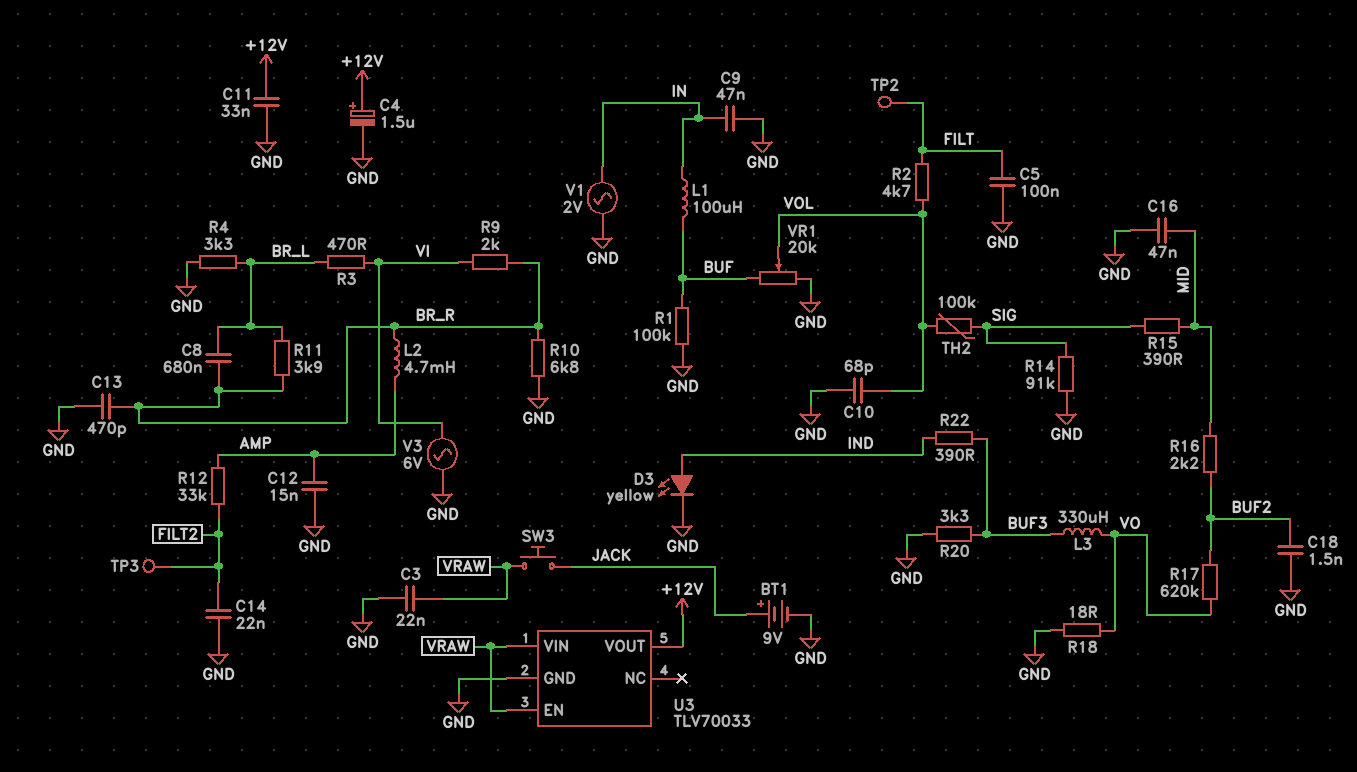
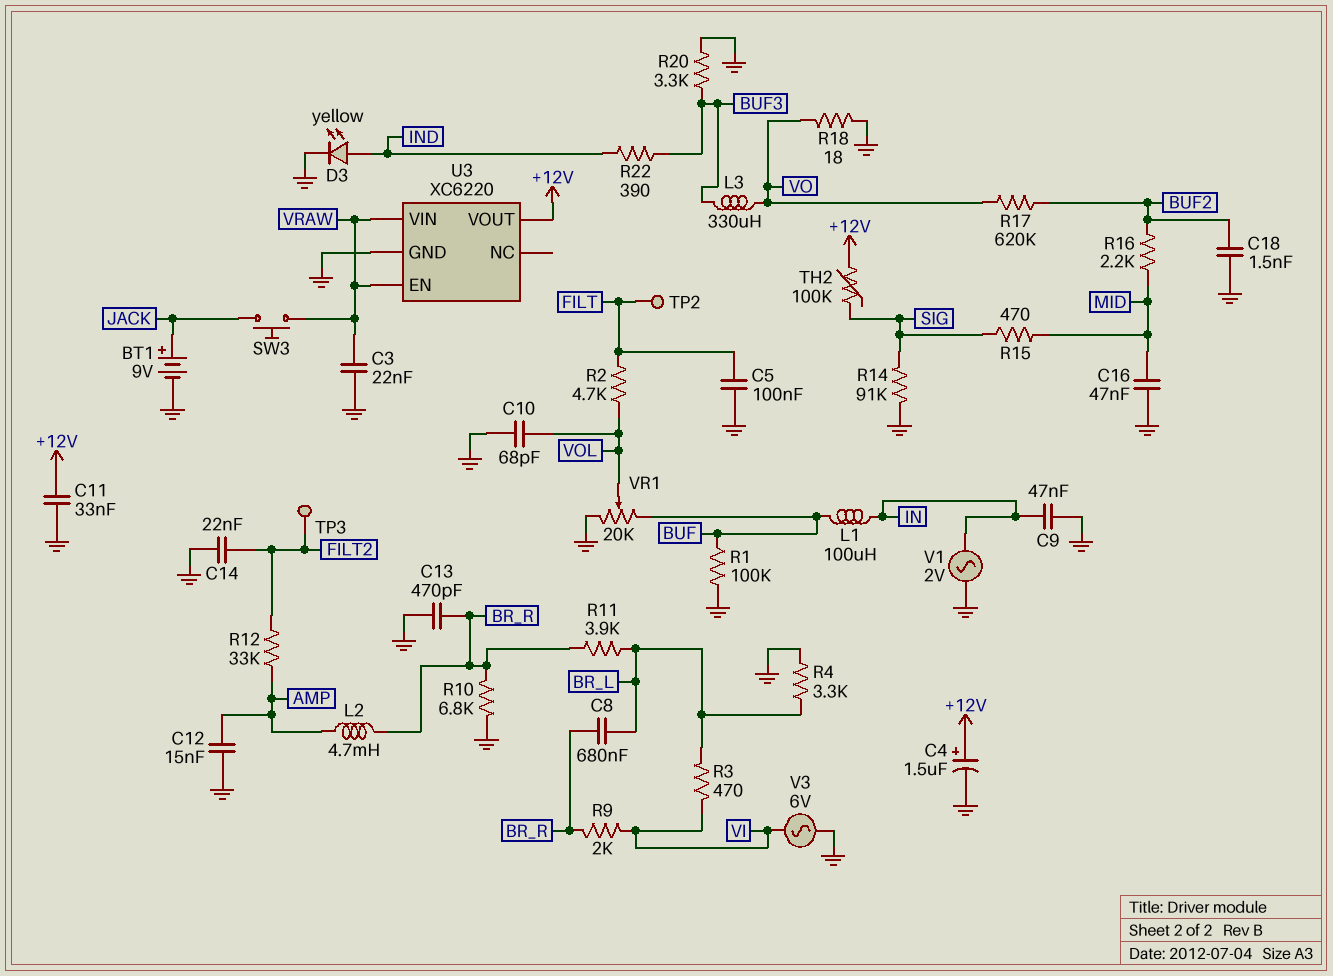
R15: 390 (MID, SIG) -> 470 (MID, SIG)
TH2: 100k (SIG, VOL) -> 100k (+12V, SIG)
U3: TLV70033 -> XC6220

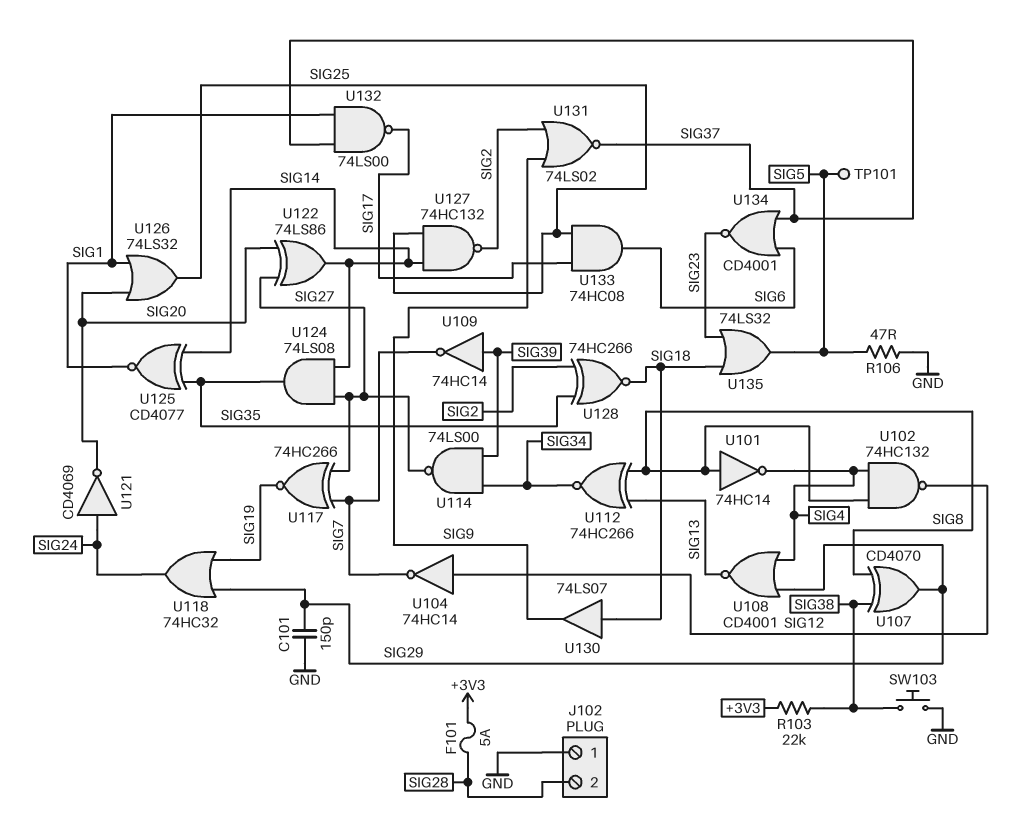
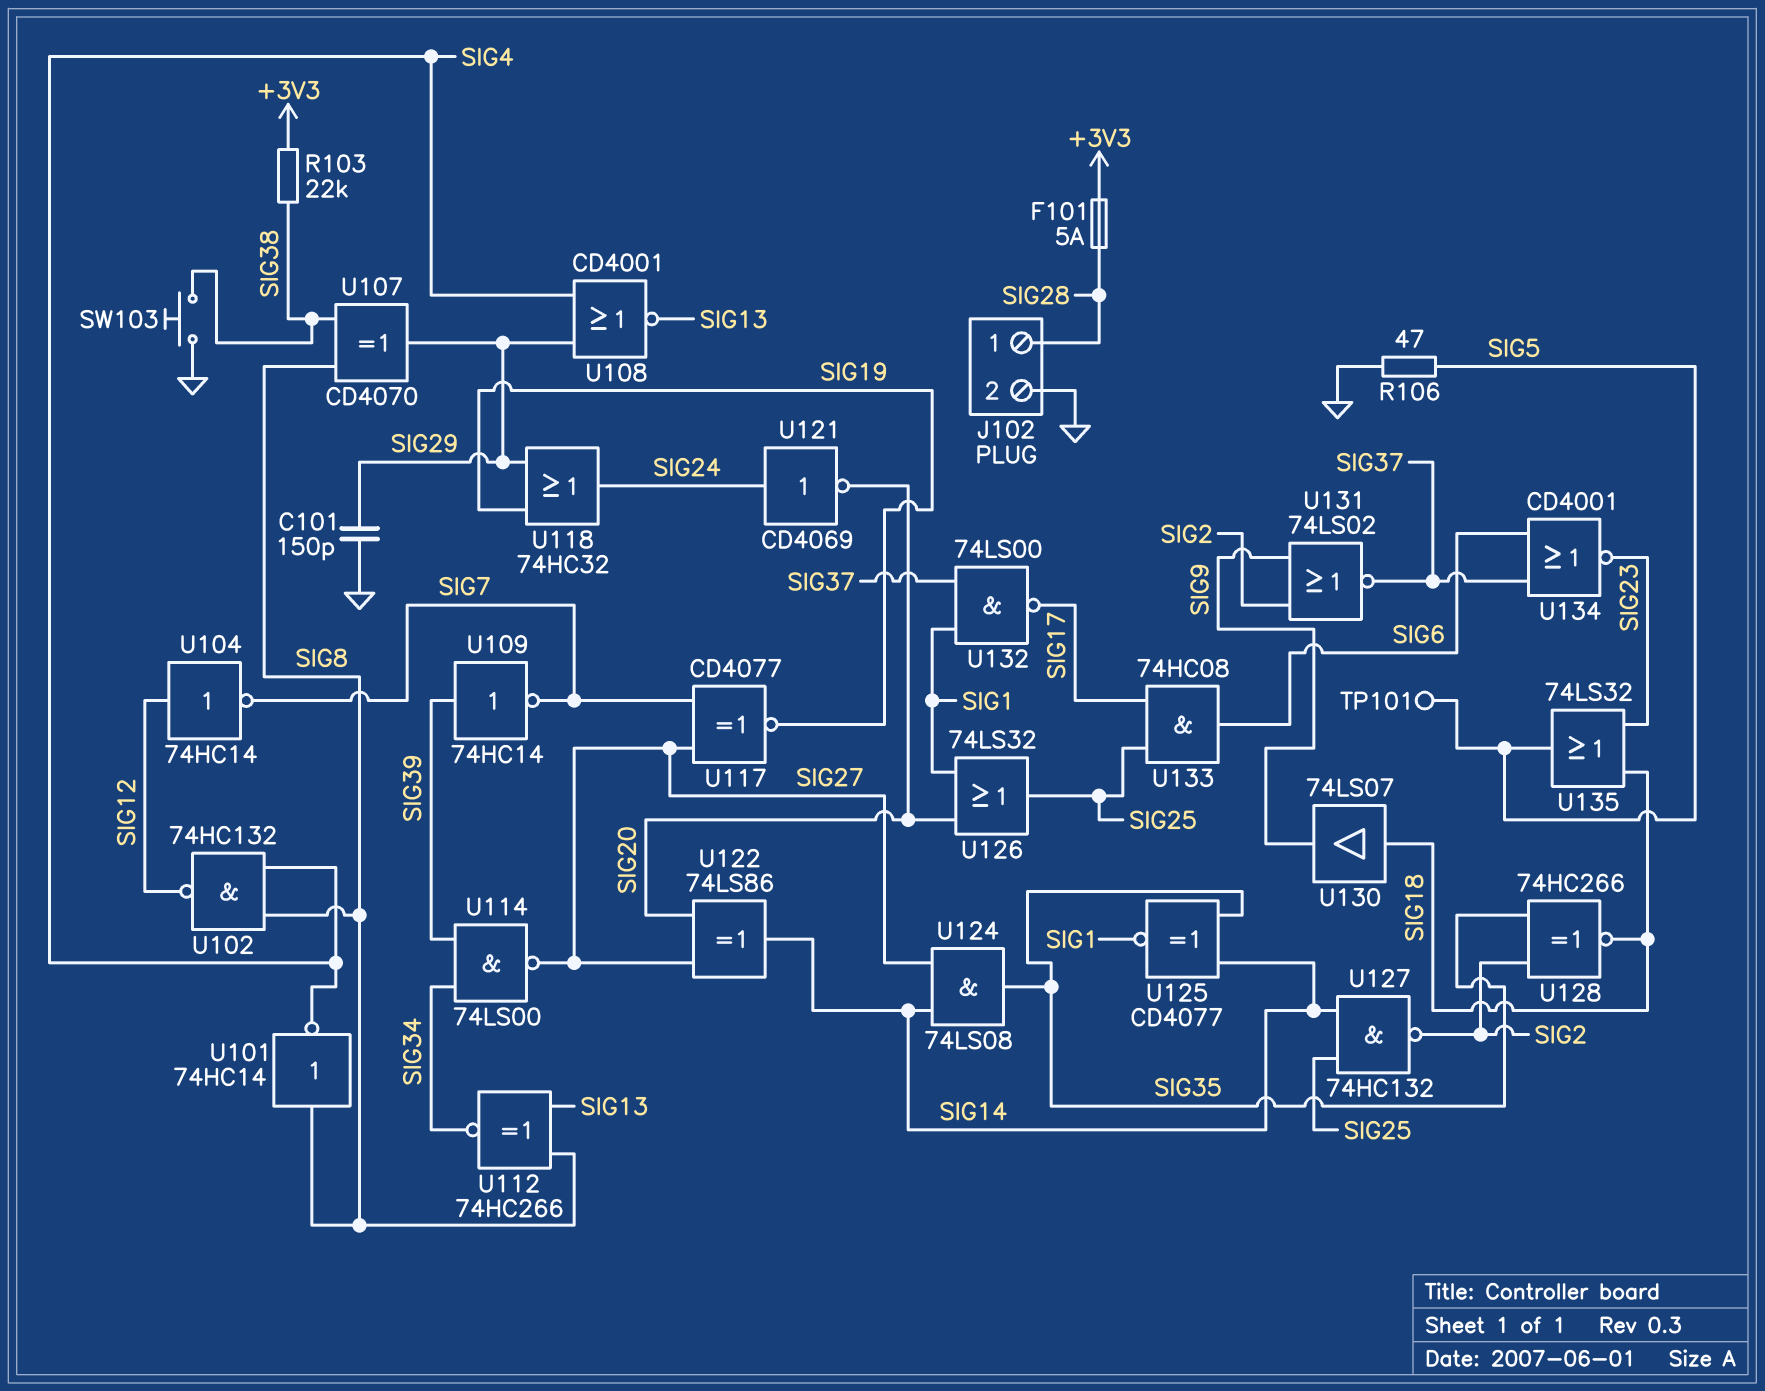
J102 pin 1: GND -> SIG28
J102 pin 2: SIG28 -> GND
U117: XNOR 74HC266 (in SIG7, in SIG27, out SIG19) -> XNOR CD4077 (in SIG7, in SIG27, out SIG19)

> **To do**
Repeat all the records exactly, images excluded.

> **Result of the exercise**
R15: 390 (MID, SIG) -> 470 (MID, SIG)
TH2: 100k (SIG, VOL) -> 100k (+12V, SIG)
U3: TLV70033 -> XC6220

J102 pin 1: GND -> SIG28
J102 pin 2: SIG28 -> GND
U117: XNOR 74HC266 (in SIG7, in SIG27, out SIG19) -> XNOR CD4077 (in SIG7, in SIG27, out SIG19)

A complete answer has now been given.